Edit difference data:

● ● ●

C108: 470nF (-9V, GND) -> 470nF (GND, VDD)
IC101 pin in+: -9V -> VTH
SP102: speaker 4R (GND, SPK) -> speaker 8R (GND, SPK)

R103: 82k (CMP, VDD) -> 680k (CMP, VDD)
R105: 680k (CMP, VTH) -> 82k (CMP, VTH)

● ● ●

Print every line of the records exactly. Omit nothing.

C108: 470nF (-9V, GND) -> 470nF (GND, VDD)
IC101 pin in+: -9V -> VTH
SP102: speaker 4R (GND, SPK) -> speaker 8R (GND, SPK)

R103: 82k (CMP, VDD) -> 680k (CMP, VDD)
R105: 680k (CMP, VTH) -> 82k (CMP, VTH)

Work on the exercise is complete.